Problem to solve: Give back, word for word, the lines in the listing below from the one holding "purple line: moved 3 px left, 2 px up" down to the one holding "yellow star: moved 16 px right, 15 px up", both ends included.

== Input data ==

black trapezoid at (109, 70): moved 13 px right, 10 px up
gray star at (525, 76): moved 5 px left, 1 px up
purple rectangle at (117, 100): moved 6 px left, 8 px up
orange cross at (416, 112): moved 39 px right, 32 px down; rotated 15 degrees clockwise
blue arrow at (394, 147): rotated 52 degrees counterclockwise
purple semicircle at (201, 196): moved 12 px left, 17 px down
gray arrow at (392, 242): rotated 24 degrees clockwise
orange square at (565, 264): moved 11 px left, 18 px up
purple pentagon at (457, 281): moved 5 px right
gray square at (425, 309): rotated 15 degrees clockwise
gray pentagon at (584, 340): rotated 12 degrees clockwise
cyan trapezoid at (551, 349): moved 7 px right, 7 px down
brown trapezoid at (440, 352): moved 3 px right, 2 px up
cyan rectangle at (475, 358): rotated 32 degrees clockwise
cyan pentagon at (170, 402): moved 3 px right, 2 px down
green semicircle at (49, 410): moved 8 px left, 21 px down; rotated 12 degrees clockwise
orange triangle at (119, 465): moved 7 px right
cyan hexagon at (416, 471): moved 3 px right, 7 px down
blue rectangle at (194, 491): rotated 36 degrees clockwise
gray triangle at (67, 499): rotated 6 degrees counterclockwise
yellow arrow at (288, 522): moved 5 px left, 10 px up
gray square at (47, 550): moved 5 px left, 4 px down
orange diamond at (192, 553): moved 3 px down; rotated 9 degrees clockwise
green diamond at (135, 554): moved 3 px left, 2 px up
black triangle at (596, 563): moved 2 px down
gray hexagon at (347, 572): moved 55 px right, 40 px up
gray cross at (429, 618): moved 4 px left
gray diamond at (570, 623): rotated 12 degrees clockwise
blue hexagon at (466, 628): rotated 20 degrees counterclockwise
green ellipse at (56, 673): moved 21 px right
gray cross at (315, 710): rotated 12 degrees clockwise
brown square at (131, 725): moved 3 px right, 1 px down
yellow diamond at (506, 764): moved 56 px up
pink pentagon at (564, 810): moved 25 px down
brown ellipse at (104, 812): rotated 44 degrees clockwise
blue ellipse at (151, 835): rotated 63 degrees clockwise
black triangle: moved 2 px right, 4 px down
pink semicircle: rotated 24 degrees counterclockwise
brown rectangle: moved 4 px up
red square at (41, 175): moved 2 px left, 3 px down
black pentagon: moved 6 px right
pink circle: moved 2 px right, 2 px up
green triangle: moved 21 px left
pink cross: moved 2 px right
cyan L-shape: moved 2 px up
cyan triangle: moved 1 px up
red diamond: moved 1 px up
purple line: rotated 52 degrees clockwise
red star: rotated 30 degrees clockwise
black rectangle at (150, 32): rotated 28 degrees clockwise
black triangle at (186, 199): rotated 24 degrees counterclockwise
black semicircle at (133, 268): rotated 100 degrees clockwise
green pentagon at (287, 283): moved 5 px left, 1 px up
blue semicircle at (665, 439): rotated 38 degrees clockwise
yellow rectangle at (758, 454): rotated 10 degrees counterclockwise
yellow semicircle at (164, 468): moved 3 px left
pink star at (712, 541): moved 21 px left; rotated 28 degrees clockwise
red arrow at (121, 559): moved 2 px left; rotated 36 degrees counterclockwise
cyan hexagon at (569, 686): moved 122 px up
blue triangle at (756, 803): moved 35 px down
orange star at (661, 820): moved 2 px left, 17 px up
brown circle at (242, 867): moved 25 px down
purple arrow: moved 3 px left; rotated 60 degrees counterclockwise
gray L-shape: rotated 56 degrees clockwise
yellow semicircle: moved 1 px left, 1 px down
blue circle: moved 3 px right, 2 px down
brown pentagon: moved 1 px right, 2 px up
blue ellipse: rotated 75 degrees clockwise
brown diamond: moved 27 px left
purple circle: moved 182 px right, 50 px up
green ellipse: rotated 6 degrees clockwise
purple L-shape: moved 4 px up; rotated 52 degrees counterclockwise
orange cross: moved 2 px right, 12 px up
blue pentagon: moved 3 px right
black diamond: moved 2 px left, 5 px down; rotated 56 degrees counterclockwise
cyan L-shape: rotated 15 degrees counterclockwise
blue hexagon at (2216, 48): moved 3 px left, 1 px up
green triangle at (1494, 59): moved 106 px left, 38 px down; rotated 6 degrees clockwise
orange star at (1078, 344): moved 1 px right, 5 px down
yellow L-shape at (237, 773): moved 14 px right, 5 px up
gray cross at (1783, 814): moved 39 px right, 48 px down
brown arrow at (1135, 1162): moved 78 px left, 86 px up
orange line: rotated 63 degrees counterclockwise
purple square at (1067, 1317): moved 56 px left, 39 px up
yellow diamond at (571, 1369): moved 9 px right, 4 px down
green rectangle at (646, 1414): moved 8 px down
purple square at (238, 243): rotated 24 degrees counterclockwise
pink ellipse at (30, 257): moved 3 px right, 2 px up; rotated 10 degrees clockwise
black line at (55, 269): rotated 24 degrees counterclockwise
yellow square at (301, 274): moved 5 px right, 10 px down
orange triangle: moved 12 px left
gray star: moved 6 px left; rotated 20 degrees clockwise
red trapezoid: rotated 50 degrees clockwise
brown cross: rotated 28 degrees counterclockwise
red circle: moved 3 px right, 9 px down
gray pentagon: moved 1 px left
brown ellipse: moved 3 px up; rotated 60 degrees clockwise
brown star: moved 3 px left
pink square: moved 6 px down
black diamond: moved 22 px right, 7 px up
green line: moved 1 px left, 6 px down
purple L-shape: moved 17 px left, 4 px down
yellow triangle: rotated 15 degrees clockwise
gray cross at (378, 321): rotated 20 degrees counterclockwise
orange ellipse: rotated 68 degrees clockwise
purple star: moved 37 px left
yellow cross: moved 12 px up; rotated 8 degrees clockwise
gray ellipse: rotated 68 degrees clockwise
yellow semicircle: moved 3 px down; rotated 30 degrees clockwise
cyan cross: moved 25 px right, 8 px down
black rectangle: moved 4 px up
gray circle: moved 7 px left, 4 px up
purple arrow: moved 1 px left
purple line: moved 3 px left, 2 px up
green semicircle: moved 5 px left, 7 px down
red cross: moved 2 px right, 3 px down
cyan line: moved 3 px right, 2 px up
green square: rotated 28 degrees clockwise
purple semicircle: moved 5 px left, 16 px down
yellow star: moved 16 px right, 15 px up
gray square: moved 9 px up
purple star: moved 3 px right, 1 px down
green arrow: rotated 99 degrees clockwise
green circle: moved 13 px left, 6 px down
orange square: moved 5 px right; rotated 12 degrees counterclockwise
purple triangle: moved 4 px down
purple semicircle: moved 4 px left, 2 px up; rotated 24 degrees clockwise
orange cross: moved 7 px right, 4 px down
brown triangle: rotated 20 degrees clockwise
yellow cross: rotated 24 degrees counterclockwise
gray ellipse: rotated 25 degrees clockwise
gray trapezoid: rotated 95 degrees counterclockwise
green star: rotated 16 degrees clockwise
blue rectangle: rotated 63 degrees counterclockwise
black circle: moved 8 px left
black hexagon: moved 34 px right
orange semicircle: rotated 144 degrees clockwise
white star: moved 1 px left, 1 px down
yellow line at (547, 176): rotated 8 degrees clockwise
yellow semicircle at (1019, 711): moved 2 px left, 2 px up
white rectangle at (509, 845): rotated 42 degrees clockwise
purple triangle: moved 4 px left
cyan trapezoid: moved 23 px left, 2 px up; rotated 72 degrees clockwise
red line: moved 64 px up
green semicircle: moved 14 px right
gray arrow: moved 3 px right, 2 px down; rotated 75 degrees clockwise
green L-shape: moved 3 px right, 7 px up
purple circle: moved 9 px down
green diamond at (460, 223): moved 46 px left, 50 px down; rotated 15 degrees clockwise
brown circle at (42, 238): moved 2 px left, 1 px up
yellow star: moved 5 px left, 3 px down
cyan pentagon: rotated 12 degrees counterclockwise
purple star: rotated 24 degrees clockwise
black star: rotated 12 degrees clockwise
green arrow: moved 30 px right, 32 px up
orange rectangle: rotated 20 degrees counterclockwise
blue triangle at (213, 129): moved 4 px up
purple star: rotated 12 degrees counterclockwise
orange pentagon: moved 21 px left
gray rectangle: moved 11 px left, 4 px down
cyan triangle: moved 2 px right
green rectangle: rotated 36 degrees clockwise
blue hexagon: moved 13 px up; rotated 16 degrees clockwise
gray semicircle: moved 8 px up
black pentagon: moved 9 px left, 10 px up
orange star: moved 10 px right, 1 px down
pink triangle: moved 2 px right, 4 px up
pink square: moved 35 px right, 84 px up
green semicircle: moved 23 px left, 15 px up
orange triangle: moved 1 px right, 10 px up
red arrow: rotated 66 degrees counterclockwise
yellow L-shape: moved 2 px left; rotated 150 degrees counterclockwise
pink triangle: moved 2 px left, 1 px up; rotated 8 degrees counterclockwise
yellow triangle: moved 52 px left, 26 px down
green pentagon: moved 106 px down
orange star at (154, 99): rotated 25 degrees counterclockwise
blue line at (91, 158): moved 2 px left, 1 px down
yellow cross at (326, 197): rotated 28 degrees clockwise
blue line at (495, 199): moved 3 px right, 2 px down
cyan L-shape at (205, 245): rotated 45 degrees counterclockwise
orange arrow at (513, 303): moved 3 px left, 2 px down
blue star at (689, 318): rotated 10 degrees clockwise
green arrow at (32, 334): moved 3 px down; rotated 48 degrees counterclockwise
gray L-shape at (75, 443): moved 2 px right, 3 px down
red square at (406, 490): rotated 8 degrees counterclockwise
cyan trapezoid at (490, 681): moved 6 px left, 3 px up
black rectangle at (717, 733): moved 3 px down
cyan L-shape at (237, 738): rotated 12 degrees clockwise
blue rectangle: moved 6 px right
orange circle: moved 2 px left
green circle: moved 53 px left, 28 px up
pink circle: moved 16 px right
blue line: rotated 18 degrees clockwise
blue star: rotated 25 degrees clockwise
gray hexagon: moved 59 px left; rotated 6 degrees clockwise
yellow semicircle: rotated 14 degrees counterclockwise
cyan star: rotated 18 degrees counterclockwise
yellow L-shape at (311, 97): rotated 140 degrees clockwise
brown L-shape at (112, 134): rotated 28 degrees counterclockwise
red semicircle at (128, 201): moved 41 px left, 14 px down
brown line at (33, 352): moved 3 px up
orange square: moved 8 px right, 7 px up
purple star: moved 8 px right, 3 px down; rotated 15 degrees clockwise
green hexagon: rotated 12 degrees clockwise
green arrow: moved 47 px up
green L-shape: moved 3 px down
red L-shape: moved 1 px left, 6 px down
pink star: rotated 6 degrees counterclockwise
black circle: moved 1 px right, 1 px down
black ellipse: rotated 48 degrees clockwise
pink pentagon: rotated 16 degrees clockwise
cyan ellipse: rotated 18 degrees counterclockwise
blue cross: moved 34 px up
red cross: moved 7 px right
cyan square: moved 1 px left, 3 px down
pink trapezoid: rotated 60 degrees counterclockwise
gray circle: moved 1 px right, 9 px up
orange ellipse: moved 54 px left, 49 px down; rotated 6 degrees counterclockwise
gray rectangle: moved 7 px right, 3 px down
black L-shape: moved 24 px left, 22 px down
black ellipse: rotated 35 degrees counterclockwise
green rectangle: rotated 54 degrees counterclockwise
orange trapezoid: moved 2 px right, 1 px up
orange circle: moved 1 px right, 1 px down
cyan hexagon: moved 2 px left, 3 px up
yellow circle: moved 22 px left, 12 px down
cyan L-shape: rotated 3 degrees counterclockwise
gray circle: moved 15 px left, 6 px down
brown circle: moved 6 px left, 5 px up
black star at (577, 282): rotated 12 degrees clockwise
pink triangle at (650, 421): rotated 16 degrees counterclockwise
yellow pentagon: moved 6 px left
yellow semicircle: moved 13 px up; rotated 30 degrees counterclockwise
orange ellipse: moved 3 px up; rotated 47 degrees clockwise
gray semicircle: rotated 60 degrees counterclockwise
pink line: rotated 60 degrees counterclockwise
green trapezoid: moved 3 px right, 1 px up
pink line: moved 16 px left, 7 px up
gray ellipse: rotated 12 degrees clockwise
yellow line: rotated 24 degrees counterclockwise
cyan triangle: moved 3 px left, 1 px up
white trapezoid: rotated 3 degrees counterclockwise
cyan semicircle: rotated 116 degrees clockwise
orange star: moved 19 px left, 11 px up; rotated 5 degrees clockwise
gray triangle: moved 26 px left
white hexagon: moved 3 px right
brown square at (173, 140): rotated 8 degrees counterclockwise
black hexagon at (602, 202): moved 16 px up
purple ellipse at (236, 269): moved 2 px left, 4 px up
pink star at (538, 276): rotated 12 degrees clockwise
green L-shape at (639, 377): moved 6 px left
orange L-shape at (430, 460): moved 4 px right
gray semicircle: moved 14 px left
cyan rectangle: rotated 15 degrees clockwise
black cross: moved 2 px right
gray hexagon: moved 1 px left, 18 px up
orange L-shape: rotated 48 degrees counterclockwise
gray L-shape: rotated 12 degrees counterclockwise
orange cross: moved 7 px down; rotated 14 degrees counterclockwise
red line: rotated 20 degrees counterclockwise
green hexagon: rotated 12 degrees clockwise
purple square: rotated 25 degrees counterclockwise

===

Finished exercise:
purple line: moved 3 px left, 2 px up
green semicircle: moved 5 px left, 7 px down
red cross: moved 2 px right, 3 px down
cyan line: moved 3 px right, 2 px up
green square: rotated 28 degrees clockwise
purple semicircle: moved 5 px left, 16 px down
yellow star: moved 16 px right, 15 px up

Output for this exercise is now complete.